Goal of the exercise: All records should be written out again exactly.
-----
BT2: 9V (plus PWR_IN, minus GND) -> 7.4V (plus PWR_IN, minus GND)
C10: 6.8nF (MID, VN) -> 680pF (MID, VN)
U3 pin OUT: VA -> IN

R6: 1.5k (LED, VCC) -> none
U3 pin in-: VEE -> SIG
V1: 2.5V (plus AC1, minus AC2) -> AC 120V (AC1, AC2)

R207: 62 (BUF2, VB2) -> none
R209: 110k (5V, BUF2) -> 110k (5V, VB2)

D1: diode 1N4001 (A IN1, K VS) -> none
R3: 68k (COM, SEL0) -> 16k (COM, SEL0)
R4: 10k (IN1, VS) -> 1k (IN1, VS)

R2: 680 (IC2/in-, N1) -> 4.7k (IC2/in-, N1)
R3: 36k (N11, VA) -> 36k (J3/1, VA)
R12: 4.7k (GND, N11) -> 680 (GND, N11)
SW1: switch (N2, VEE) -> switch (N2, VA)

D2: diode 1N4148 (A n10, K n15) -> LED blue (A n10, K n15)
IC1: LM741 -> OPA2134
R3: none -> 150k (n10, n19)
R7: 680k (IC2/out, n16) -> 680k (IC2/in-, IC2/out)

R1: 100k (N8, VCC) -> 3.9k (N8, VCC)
-----
Answer box:
BT2: 9V (plus PWR_IN, minus GND) -> 7.4V (plus PWR_IN, minus GND)
C10: 6.8nF (MID, VN) -> 680pF (MID, VN)
U3 pin OUT: VA -> IN

R6: 1.5k (LED, VCC) -> none
U3 pin in-: VEE -> SIG
V1: 2.5V (plus AC1, minus AC2) -> AC 120V (AC1, AC2)

R207: 62 (BUF2, VB2) -> none
R209: 110k (5V, BUF2) -> 110k (5V, VB2)

D1: diode 1N4001 (A IN1, K VS) -> none
R3: 68k (COM, SEL0) -> 16k (COM, SEL0)
R4: 10k (IN1, VS) -> 1k (IN1, VS)

R2: 680 (IC2/in-, N1) -> 4.7k (IC2/in-, N1)
R3: 36k (N11, VA) -> 36k (J3/1, VA)
R12: 4.7k (GND, N11) -> 680 (GND, N11)
SW1: switch (N2, VEE) -> switch (N2, VA)

D2: diode 1N4148 (A n10, K n15) -> LED blue (A n10, K n15)
IC1: LM741 -> OPA2134
R3: none -> 150k (n10, n19)
R7: 680k (IC2/out, n16) -> 680k (IC2/in-, IC2/out)

R1: 100k (N8, VCC) -> 3.9k (N8, VCC)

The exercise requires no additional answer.